EXTRACTED INFORMATION:

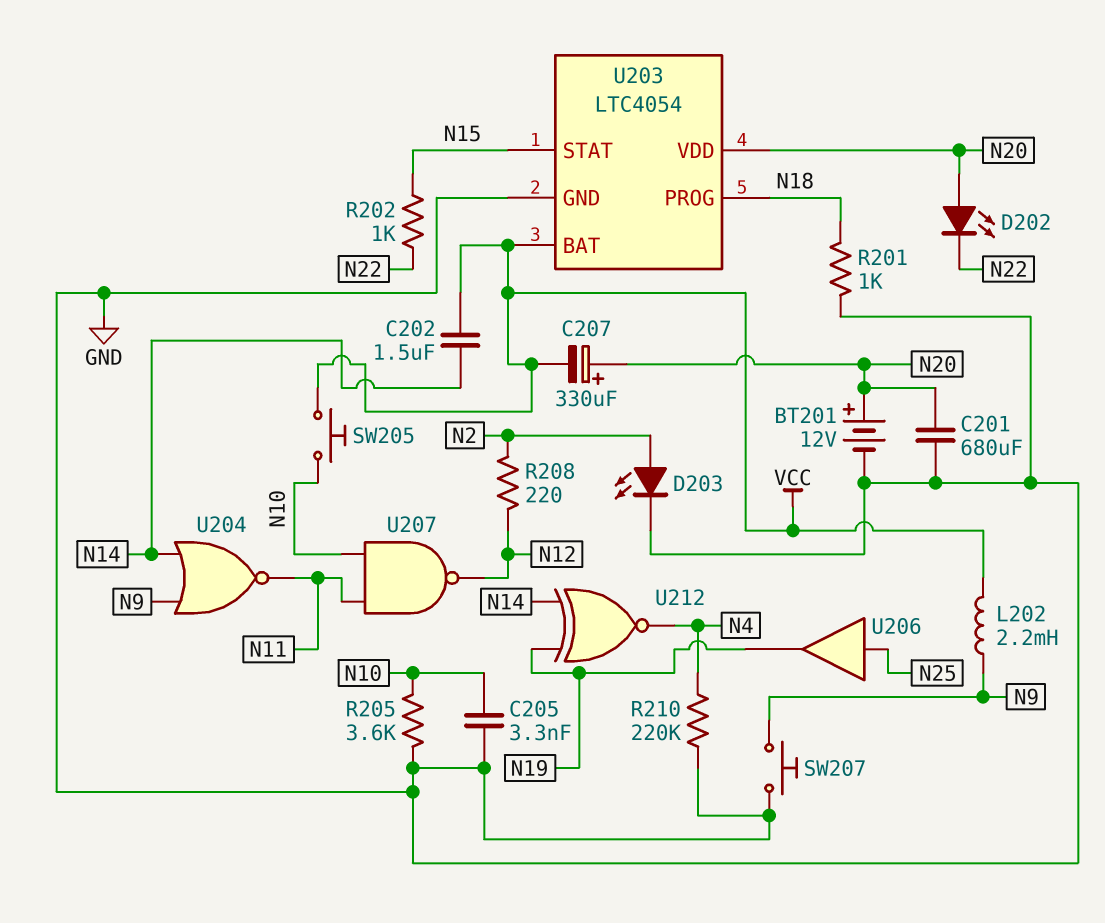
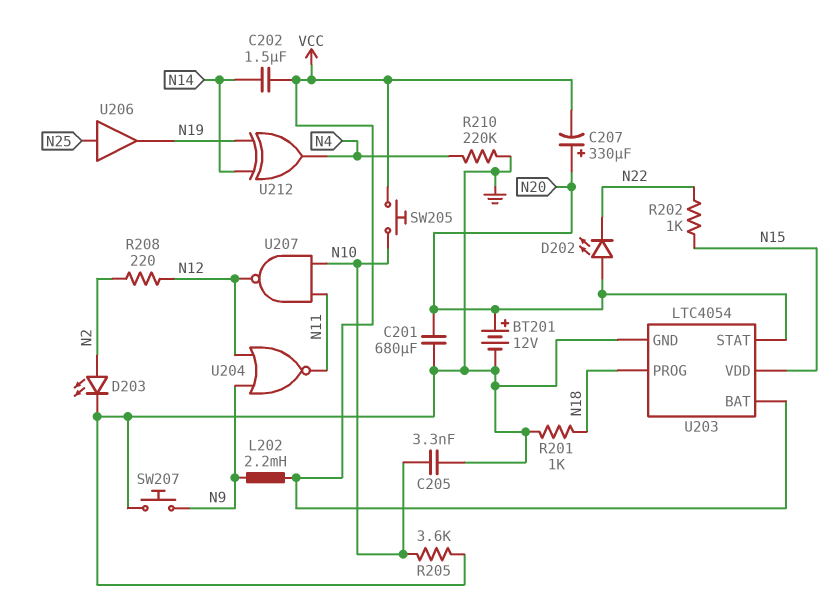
U203 pin STAT: N15 -> N20
U203 pin VDD: N20 -> N15
U204: NOR (in N9, in N14, out N11) -> NOR (in N9, in N12, out N11)
U212: XNOR (in N14, in N19, out N4) -> XOR (in N14, in N19, out N4)

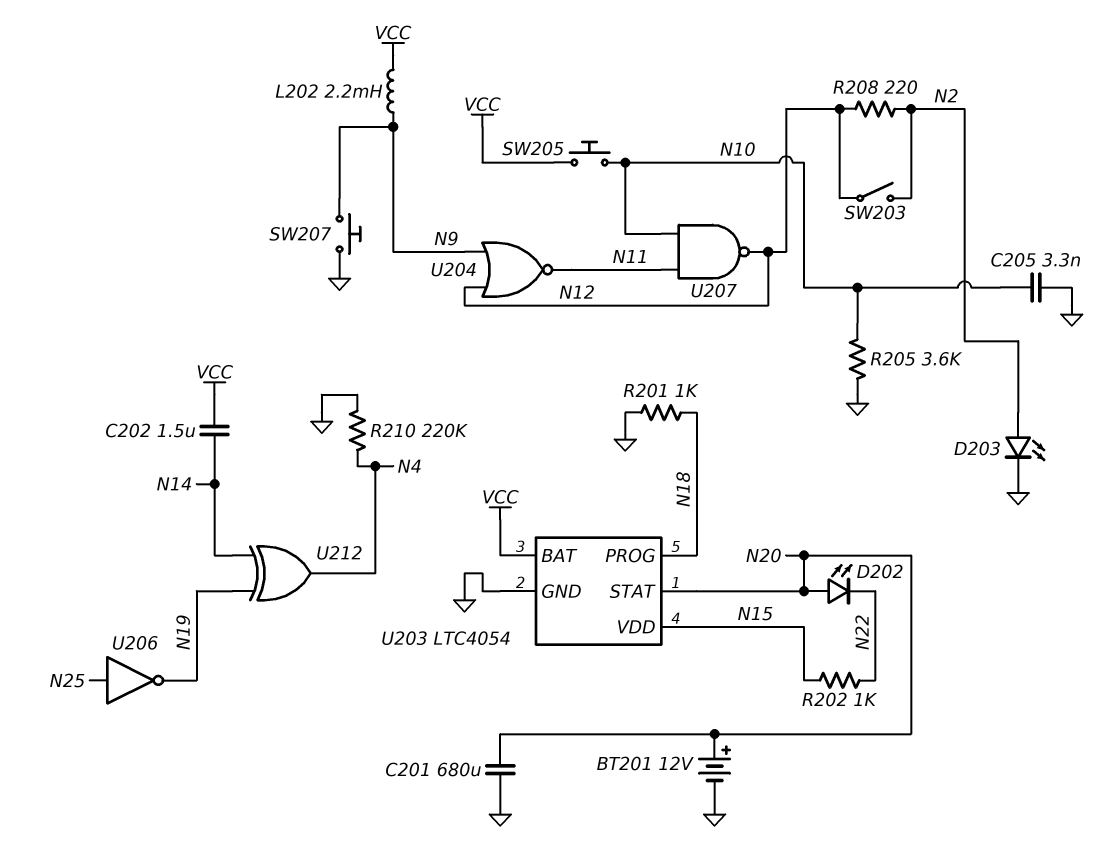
C207: 330uF (plus N20, minus VCC) -> none
SW203: none -> switch (N2, N12)
U206: buffer (in N25, out N19) -> NOT (in N25, out N19)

ABOUT THIS TASK: Where a record holds a picture, leave the picture out and restate the rest word for word.

SOLUTION TO THIS EXERCISE:
U203 pin STAT: N15 -> N20
U203 pin VDD: N20 -> N15
U204: NOR (in N9, in N14, out N11) -> NOR (in N9, in N12, out N11)
U212: XNOR (in N14, in N19, out N4) -> XOR (in N14, in N19, out N4)

C207: 330uF (plus N20, minus VCC) -> none
SW203: none -> switch (N2, N12)
U206: buffer (in N25, out N19) -> NOT (in N25, out N19)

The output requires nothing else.